WRITTEN PROBLEM
Edit everything from the first of the items down through the line containing "blue L-shape: moved 12 px down", and give those lines again with "counterclockwise" changed to "anticlockwise" and nothing else altered.

Saved data entries
□ □ □

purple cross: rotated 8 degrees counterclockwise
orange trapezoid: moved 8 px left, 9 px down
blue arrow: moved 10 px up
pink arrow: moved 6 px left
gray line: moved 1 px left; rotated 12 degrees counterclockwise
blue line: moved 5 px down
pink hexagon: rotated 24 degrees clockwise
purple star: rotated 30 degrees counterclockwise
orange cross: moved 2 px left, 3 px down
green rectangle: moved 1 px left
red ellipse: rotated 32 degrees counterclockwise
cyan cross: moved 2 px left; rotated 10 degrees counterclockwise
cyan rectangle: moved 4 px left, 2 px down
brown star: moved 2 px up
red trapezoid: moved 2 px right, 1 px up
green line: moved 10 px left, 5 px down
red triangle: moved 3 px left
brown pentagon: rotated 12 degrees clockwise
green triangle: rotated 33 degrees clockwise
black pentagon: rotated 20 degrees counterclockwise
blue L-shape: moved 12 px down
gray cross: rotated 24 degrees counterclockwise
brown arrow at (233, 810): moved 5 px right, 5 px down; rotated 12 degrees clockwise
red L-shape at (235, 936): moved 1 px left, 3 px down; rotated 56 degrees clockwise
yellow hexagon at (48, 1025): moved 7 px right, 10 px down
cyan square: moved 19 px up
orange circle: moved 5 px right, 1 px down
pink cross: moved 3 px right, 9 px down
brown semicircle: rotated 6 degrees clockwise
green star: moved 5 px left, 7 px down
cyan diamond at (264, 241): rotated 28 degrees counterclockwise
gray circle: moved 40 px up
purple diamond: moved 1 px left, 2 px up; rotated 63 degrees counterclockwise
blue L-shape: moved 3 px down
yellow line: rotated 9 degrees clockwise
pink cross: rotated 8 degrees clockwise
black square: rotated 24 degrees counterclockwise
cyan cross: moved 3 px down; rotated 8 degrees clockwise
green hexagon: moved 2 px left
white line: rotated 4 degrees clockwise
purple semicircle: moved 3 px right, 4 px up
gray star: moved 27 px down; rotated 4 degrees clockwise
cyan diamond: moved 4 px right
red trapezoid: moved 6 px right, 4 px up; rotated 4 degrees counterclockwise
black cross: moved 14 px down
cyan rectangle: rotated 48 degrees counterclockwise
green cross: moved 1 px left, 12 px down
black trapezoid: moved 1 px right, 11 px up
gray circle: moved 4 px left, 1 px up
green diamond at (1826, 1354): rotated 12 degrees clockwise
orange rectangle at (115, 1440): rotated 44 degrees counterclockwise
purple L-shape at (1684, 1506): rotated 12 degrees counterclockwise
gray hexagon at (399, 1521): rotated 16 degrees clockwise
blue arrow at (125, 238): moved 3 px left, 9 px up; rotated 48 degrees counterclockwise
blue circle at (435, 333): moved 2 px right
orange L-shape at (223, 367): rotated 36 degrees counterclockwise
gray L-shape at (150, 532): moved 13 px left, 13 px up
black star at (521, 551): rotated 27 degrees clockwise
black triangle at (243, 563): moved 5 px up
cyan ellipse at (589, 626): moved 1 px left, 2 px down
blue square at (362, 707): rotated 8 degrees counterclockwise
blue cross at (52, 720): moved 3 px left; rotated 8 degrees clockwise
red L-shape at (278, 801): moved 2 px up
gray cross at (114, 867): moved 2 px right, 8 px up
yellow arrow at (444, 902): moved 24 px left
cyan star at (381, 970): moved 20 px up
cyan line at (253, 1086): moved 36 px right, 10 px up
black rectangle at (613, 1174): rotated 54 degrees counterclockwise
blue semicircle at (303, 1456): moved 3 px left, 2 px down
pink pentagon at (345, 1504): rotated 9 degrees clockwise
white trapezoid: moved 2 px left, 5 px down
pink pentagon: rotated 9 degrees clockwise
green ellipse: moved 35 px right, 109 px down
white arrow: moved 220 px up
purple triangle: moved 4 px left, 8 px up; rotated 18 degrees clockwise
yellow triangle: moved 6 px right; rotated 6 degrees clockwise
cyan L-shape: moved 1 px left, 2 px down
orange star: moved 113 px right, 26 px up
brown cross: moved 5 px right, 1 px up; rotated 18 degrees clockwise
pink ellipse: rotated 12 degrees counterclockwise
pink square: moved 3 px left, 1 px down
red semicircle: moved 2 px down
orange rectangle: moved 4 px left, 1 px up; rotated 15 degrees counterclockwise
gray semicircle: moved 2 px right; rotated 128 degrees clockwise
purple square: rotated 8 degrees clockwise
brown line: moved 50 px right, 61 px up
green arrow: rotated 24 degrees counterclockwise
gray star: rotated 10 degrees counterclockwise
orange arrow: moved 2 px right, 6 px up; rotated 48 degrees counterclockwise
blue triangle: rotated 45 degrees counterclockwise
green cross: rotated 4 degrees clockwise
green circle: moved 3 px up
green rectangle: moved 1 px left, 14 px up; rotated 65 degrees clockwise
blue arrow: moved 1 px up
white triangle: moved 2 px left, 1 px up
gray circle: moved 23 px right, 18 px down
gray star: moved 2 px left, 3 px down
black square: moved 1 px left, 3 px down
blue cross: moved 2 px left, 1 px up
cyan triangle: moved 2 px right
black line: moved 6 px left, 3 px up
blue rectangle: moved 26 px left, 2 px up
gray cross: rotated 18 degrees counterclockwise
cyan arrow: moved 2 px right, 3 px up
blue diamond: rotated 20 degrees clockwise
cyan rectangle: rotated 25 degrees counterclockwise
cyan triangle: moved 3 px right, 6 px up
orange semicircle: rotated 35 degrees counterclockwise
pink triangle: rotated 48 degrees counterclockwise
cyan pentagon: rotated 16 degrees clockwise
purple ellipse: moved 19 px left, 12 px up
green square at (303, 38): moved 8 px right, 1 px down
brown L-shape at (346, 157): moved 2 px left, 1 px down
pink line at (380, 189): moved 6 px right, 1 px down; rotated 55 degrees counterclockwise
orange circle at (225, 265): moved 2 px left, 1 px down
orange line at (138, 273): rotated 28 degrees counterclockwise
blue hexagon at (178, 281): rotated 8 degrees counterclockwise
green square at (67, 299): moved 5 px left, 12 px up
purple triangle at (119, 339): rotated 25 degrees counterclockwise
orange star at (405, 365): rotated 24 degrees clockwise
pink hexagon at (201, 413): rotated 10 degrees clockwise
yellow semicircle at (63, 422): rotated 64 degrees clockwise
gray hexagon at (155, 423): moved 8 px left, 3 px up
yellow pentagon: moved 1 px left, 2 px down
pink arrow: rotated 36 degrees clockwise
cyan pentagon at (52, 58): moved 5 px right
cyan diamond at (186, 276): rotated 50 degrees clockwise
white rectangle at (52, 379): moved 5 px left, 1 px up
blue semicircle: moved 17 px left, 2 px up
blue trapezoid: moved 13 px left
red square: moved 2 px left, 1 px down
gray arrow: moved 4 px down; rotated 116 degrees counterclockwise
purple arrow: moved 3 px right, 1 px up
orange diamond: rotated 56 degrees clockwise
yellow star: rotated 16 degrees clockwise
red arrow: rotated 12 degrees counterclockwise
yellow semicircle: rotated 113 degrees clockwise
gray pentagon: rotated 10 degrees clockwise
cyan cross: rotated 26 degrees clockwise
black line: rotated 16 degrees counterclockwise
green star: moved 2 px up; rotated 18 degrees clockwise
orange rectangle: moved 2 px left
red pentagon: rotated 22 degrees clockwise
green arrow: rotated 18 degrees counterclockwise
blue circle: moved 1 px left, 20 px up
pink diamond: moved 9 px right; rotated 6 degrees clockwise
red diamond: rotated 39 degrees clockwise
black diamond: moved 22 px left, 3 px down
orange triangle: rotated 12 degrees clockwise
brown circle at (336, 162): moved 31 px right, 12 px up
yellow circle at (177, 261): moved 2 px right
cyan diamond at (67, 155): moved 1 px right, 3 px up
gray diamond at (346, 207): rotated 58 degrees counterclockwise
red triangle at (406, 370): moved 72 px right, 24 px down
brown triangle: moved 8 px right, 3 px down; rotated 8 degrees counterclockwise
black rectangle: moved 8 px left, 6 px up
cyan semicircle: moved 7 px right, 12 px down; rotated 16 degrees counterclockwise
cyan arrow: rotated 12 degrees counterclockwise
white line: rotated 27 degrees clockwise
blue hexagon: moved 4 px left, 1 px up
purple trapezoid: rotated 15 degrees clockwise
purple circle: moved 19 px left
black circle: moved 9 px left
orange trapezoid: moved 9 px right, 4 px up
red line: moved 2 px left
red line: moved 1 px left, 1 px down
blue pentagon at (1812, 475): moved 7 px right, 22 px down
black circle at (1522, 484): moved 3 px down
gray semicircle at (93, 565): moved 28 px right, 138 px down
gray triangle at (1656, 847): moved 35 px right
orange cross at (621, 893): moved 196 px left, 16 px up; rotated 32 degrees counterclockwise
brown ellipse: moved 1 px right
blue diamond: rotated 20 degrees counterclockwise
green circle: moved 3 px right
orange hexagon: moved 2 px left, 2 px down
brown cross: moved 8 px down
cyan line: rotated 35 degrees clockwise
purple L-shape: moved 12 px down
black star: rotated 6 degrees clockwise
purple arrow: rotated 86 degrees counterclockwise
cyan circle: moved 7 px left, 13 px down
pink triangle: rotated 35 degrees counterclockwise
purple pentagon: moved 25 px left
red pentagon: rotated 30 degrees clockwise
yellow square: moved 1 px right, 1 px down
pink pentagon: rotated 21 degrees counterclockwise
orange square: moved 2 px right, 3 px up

□ □ □

RESULT OF THIS TASK
purple cross: rotated 8 degrees anticlockwise
orange trapezoid: moved 8 px left, 9 px down
blue arrow: moved 10 px up
pink arrow: moved 6 px left
gray line: moved 1 px left; rotated 12 degrees anticlockwise
blue line: moved 5 px down
pink hexagon: rotated 24 degrees clockwise
purple star: rotated 30 degrees anticlockwise
orange cross: moved 2 px left, 3 px down
green rectangle: moved 1 px left
red ellipse: rotated 32 degrees anticlockwise
cyan cross: moved 2 px left; rotated 10 degrees anticlockwise
cyan rectangle: moved 4 px left, 2 px down
brown star: moved 2 px up
red trapezoid: moved 2 px right, 1 px up
green line: moved 10 px left, 5 px down
red triangle: moved 3 px left
brown pentagon: rotated 12 degrees clockwise
green triangle: rotated 33 degrees clockwise
black pentagon: rotated 20 degrees anticlockwise
blue L-shape: moved 12 px down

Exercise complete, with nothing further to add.